### What the exercise asks
All of the data that follows should be retyped exactly, please, except the pictures.
:: Data block ::
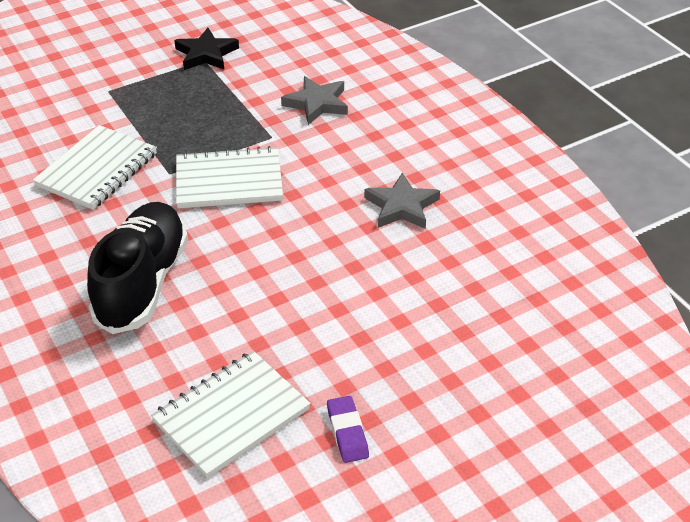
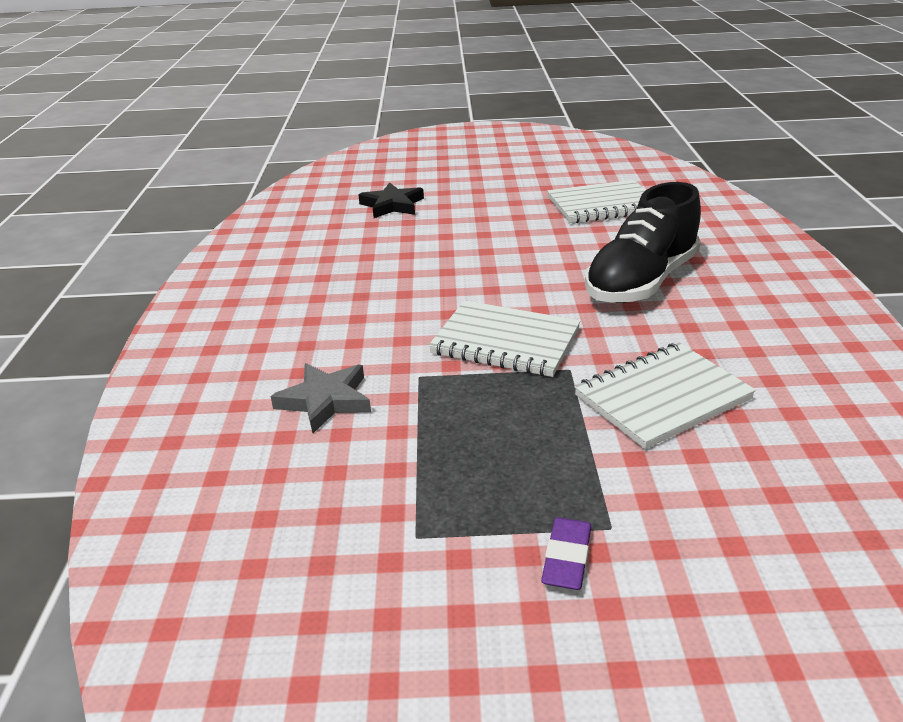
camera: 150 degrees left, 10 degrees down
(206, 54) = (403, 548): black star -> black star (392, 205)
(347, 432) = (531, 187): purple eraser -> purple eraser (567, 558)
(401, 206) = (360, 279): grey star -> none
:::
### Answer section
camera: 150 degrees left, 10 degrees down
(206, 54) = (403, 548): black star -> black star (392, 205)
(347, 432) = (531, 187): purple eraser -> purple eraser (567, 558)
(401, 206) = (360, 279): grey star -> none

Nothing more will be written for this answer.